Sort through the data and copy the lines holding the word "adipose".
+ + + + +
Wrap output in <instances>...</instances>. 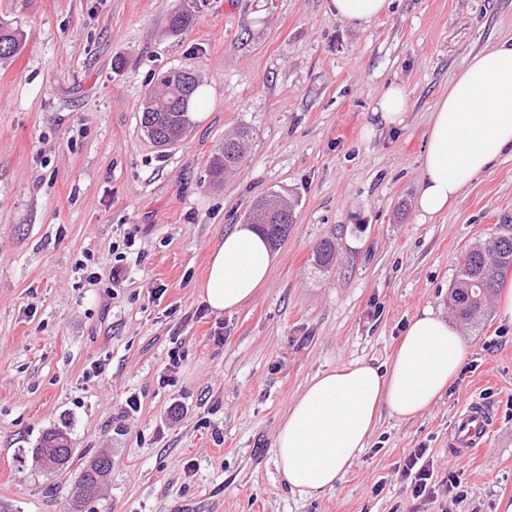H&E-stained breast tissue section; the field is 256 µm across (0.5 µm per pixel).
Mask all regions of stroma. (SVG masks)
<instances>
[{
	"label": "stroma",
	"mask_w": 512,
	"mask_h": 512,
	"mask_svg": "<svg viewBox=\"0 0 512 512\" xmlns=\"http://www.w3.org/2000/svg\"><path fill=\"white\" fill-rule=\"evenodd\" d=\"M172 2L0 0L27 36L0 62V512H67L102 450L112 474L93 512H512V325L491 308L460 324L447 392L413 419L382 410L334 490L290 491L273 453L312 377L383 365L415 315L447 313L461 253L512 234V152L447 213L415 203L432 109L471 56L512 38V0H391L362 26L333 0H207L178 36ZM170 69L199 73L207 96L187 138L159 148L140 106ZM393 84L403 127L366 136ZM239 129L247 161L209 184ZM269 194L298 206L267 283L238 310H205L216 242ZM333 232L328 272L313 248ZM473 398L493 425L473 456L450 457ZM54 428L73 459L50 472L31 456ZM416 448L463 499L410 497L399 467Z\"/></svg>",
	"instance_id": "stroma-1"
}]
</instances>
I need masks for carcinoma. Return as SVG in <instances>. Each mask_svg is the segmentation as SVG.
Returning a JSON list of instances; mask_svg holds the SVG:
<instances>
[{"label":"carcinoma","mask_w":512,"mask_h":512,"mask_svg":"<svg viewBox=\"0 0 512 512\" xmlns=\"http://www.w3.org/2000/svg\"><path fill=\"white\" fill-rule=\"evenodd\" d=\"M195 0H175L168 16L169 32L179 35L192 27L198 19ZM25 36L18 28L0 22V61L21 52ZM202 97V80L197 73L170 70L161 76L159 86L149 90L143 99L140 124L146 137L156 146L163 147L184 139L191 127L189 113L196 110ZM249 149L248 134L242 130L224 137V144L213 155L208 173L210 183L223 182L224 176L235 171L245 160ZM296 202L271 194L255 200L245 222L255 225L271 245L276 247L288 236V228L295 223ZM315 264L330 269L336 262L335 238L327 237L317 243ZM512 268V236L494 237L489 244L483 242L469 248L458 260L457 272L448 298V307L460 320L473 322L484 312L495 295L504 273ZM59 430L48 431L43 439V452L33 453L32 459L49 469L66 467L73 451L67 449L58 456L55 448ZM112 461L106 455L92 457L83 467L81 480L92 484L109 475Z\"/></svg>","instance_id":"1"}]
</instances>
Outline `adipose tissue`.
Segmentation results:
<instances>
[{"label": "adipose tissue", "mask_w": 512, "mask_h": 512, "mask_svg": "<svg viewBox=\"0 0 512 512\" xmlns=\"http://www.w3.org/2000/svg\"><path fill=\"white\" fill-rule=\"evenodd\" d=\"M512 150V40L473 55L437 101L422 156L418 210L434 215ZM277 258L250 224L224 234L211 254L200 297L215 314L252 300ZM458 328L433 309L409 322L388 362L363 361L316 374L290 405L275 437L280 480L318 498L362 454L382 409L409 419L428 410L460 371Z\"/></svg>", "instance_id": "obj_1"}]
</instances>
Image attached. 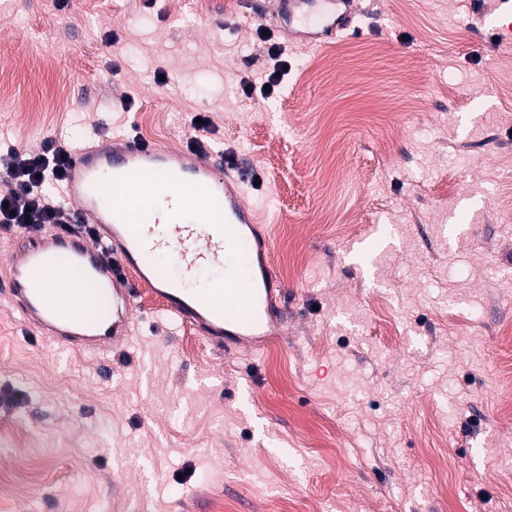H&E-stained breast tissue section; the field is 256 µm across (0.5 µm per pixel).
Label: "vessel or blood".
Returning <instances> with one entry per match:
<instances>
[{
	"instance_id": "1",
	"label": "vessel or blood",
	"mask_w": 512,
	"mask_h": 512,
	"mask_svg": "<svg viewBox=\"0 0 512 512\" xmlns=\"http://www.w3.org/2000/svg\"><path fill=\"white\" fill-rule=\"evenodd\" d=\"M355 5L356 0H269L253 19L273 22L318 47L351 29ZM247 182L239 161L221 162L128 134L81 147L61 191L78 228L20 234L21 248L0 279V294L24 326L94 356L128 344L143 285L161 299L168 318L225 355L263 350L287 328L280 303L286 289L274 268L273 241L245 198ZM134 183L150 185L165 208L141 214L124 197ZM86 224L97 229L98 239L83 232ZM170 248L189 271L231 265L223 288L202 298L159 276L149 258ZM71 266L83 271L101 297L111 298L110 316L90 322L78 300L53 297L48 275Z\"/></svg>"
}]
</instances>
+ + + + +
● **RESPONSE TO THE TASK**:
Outline `adipose tissue`.
[{"label": "adipose tissue", "mask_w": 512, "mask_h": 512, "mask_svg": "<svg viewBox=\"0 0 512 512\" xmlns=\"http://www.w3.org/2000/svg\"><path fill=\"white\" fill-rule=\"evenodd\" d=\"M512 150V40L473 55L437 101L422 156L418 210L434 215ZM277 258L250 224L224 234L211 254L200 297L215 314L252 300ZM458 328L433 309L409 322L388 362L363 361L316 374L290 405L275 437L280 480L318 498L362 454L382 409L409 419L428 410L460 371Z\"/></svg>", "instance_id": "obj_1"}]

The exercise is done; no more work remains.